━━━━━ EXCERPTED RECORDS

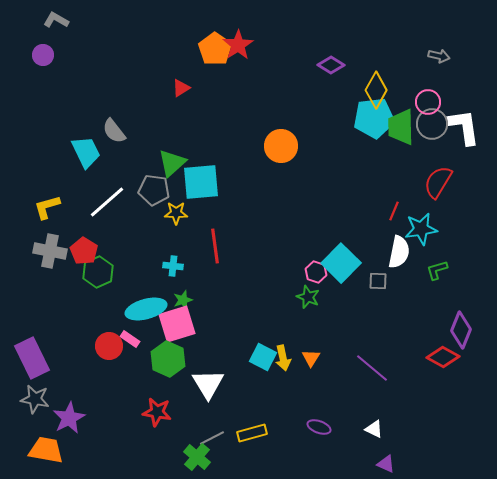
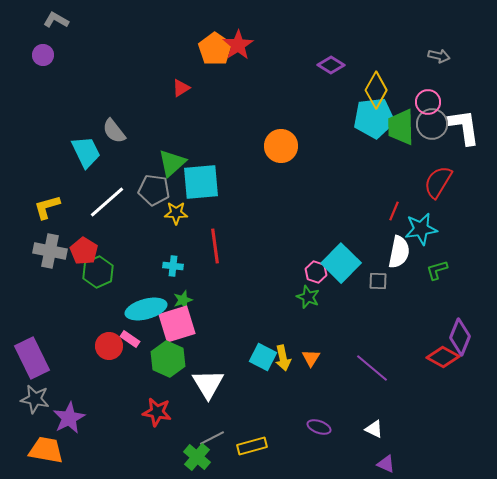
purple diamond at (461, 330): moved 1 px left, 7 px down
yellow rectangle at (252, 433): moved 13 px down
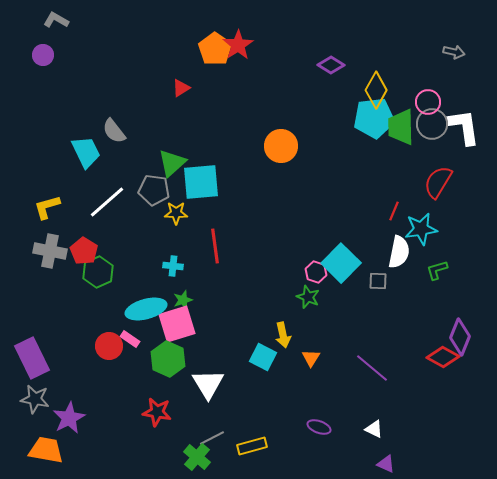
gray arrow at (439, 56): moved 15 px right, 4 px up
yellow arrow at (283, 358): moved 23 px up
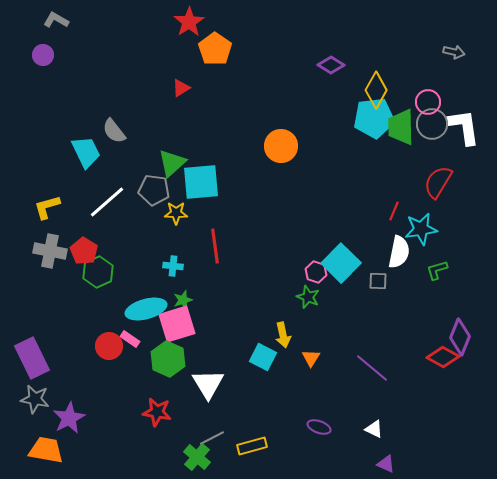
red star at (238, 45): moved 49 px left, 23 px up
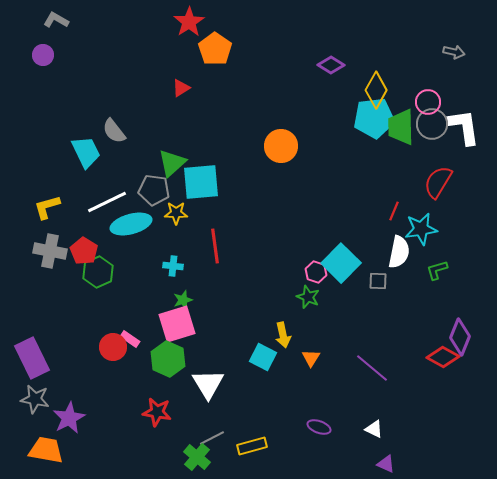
white line at (107, 202): rotated 15 degrees clockwise
cyan ellipse at (146, 309): moved 15 px left, 85 px up
red circle at (109, 346): moved 4 px right, 1 px down
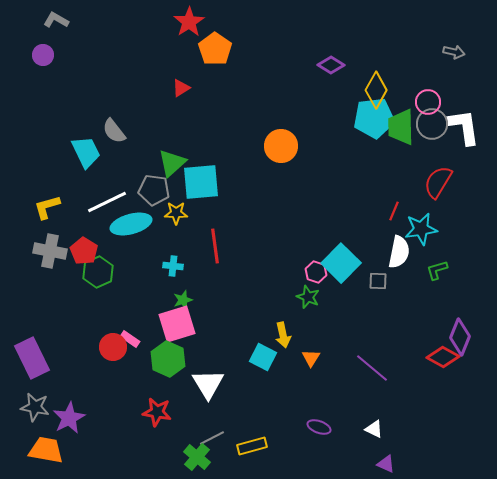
gray star at (35, 399): moved 8 px down
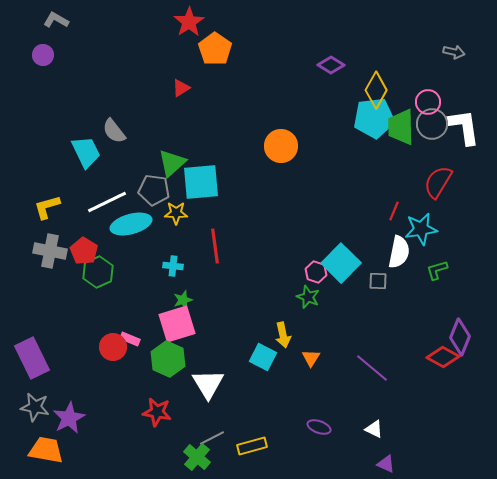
pink rectangle at (130, 339): rotated 12 degrees counterclockwise
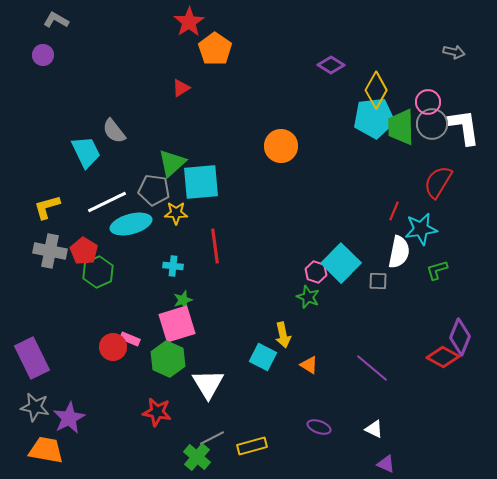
orange triangle at (311, 358): moved 2 px left, 7 px down; rotated 30 degrees counterclockwise
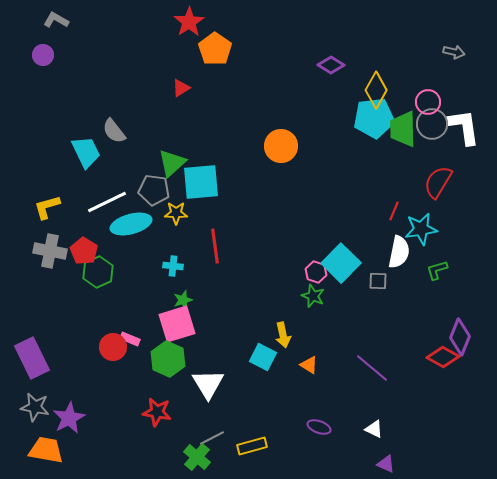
green trapezoid at (401, 127): moved 2 px right, 2 px down
green star at (308, 297): moved 5 px right, 1 px up
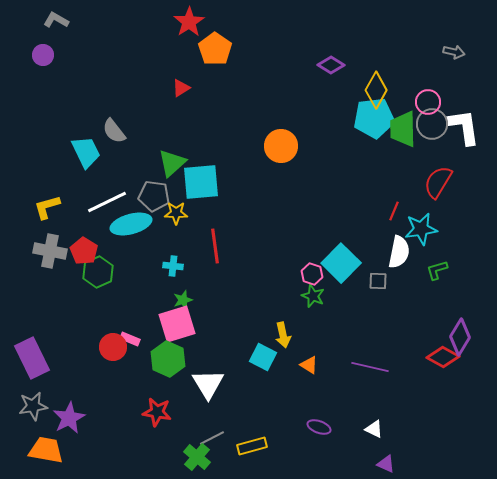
gray pentagon at (154, 190): moved 6 px down
pink hexagon at (316, 272): moved 4 px left, 2 px down
purple diamond at (460, 337): rotated 9 degrees clockwise
purple line at (372, 368): moved 2 px left, 1 px up; rotated 27 degrees counterclockwise
gray star at (35, 407): moved 2 px left, 1 px up; rotated 20 degrees counterclockwise
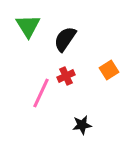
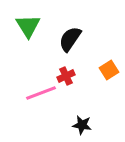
black semicircle: moved 5 px right
pink line: rotated 44 degrees clockwise
black star: rotated 18 degrees clockwise
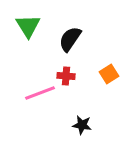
orange square: moved 4 px down
red cross: rotated 30 degrees clockwise
pink line: moved 1 px left
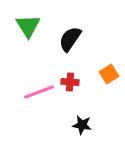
red cross: moved 4 px right, 6 px down
pink line: moved 1 px left, 1 px up
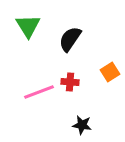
orange square: moved 1 px right, 2 px up
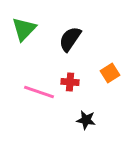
green triangle: moved 4 px left, 3 px down; rotated 16 degrees clockwise
orange square: moved 1 px down
pink line: rotated 40 degrees clockwise
black star: moved 4 px right, 5 px up
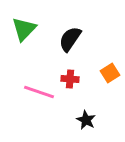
red cross: moved 3 px up
black star: rotated 18 degrees clockwise
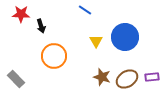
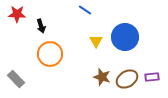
red star: moved 4 px left
orange circle: moved 4 px left, 2 px up
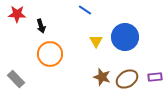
purple rectangle: moved 3 px right
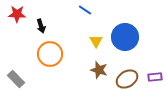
brown star: moved 3 px left, 7 px up
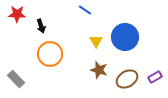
purple rectangle: rotated 24 degrees counterclockwise
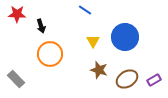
yellow triangle: moved 3 px left
purple rectangle: moved 1 px left, 3 px down
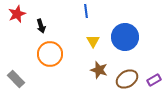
blue line: moved 1 px right, 1 px down; rotated 48 degrees clockwise
red star: rotated 24 degrees counterclockwise
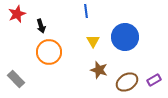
orange circle: moved 1 px left, 2 px up
brown ellipse: moved 3 px down
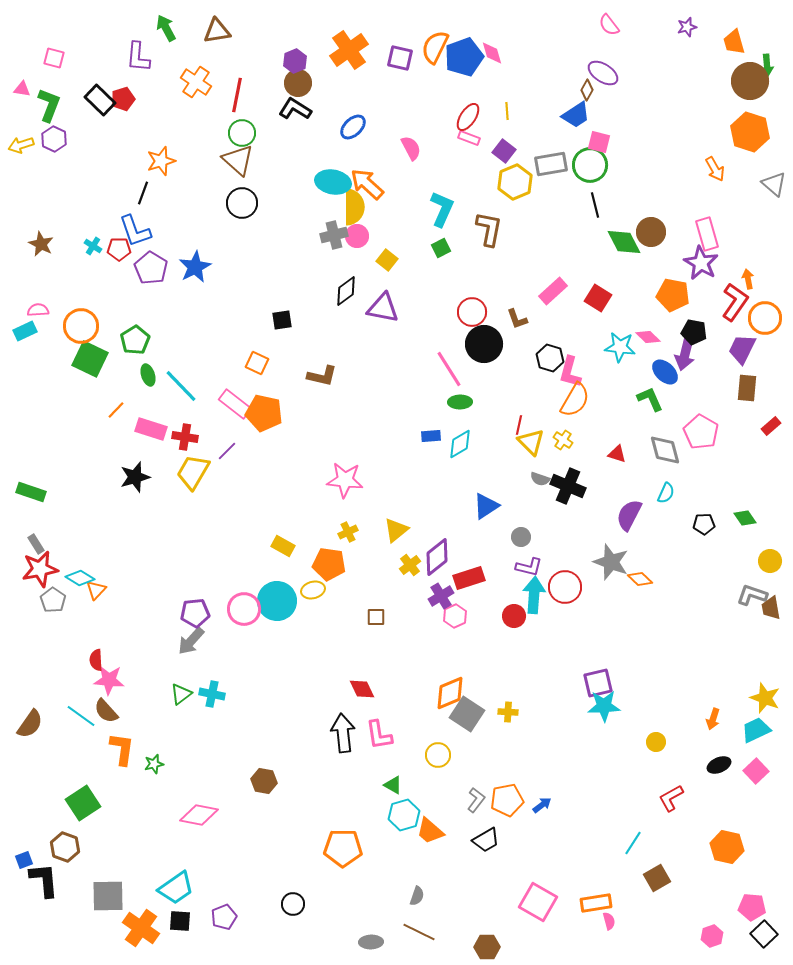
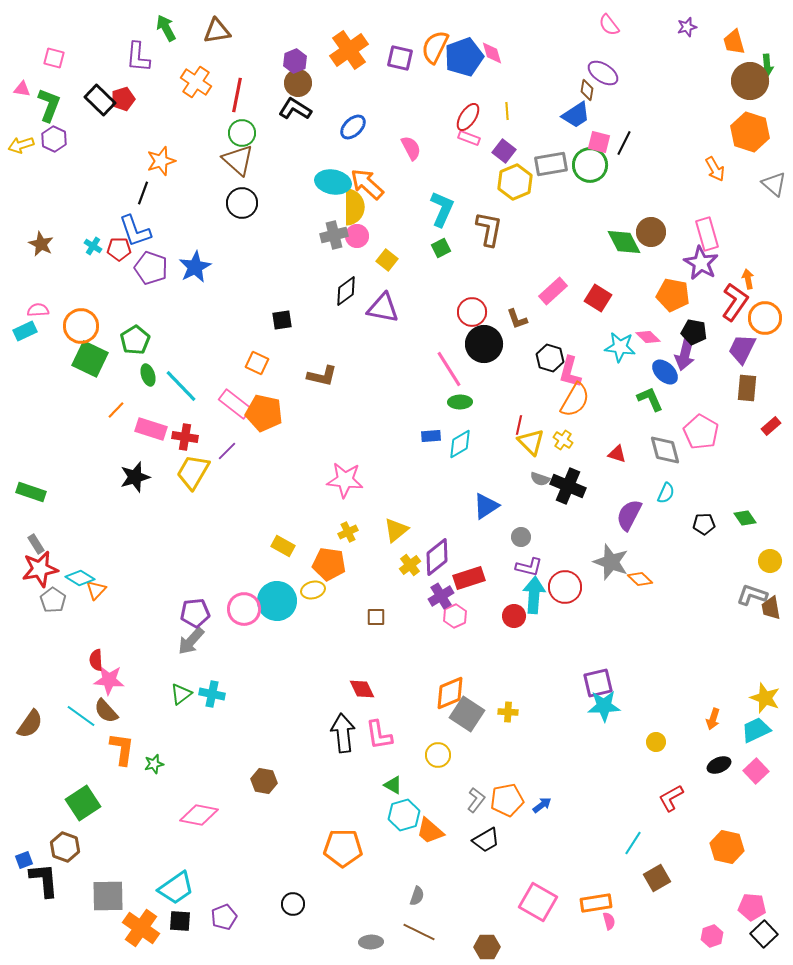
brown diamond at (587, 90): rotated 20 degrees counterclockwise
black line at (595, 205): moved 29 px right, 62 px up; rotated 40 degrees clockwise
purple pentagon at (151, 268): rotated 12 degrees counterclockwise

━━━━━━━━━━

### AIM OF THE EXERCISE
Copy the listing from the line with "red star at" up to and including the line with "green star at", swapping every "rotated" for "turned" and changing nothing else. Leave out the picture lines.

### EXPECTED ANSWER
red star at (238, 45): moved 49 px left, 23 px up
white line at (107, 202): turned 15 degrees clockwise
cyan ellipse at (146, 309): moved 15 px left, 85 px up
red circle at (109, 346): moved 4 px right, 1 px down
gray star at (35, 399): moved 8 px down
pink rectangle at (130, 339): turned 12 degrees counterclockwise
orange triangle at (311, 358): moved 2 px left, 7 px down; turned 30 degrees counterclockwise
green trapezoid at (401, 127): moved 2 px right, 2 px down
green star at (308, 297): moved 5 px right, 1 px up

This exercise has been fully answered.